Records from a data collection:

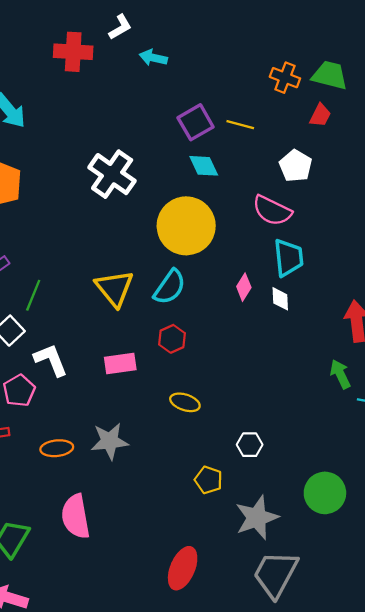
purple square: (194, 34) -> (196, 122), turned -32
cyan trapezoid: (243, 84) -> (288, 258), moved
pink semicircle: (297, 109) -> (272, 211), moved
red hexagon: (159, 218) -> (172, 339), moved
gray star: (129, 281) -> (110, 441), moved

## REQUEST:
The copy you write must hold every record verbatim and none of the pictures.

## WRITTEN RESPONSE:
purple square: (194, 34) -> (196, 122), turned -32
cyan trapezoid: (243, 84) -> (288, 258), moved
pink semicircle: (297, 109) -> (272, 211), moved
red hexagon: (159, 218) -> (172, 339), moved
gray star: (129, 281) -> (110, 441), moved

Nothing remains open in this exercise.